What is needed: Find the word "purple" in the records and copy every line where it occurs.

Extracted records:
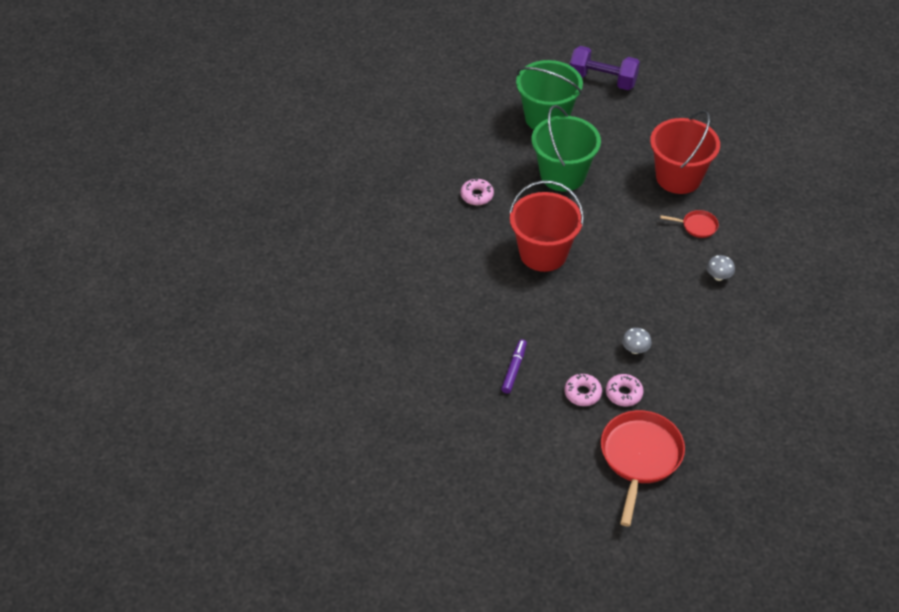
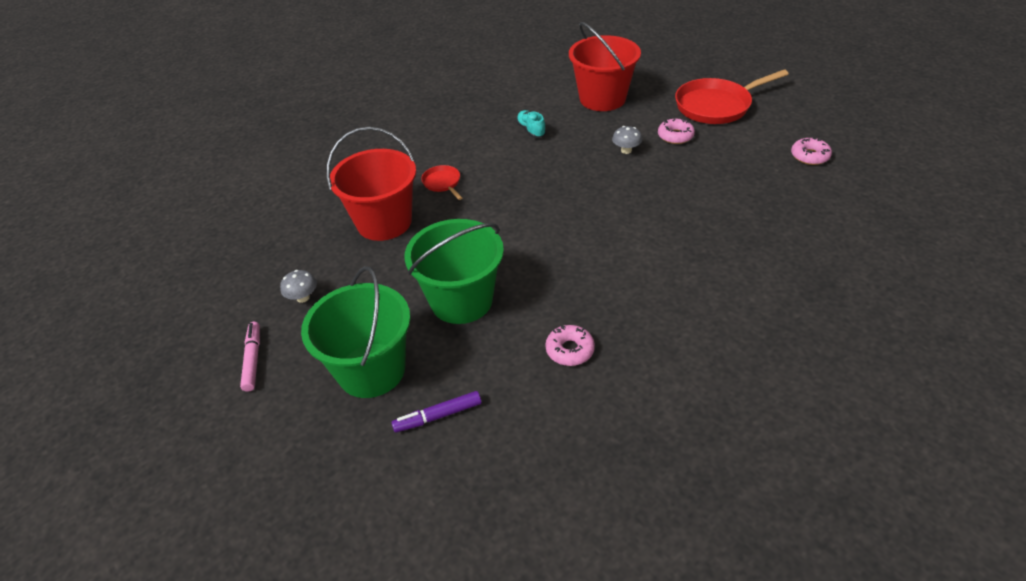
camera: 125 degrees left, 5 degrees down
purple marker [501,339,527,394] -> purple marker moved to [392,391,481,433]
red bucket [509,181,584,272] -> red bucket moved to [569,22,641,111]
pink donut [564,373,602,406] -> pink donut moved to [791,138,832,165]
purple dumbbell [570,46,640,90] -> pink marker [240,322,260,392]
grey mushroom [706,255,735,281] -> grey mushroom moved to [280,270,317,303]
none -> turquoise shoe [516,110,546,138]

The answer:
purple marker [501,339,527,394] -> purple marker moved to [392,391,481,433]
purple dumbbell [570,46,640,90] -> pink marker [240,322,260,392]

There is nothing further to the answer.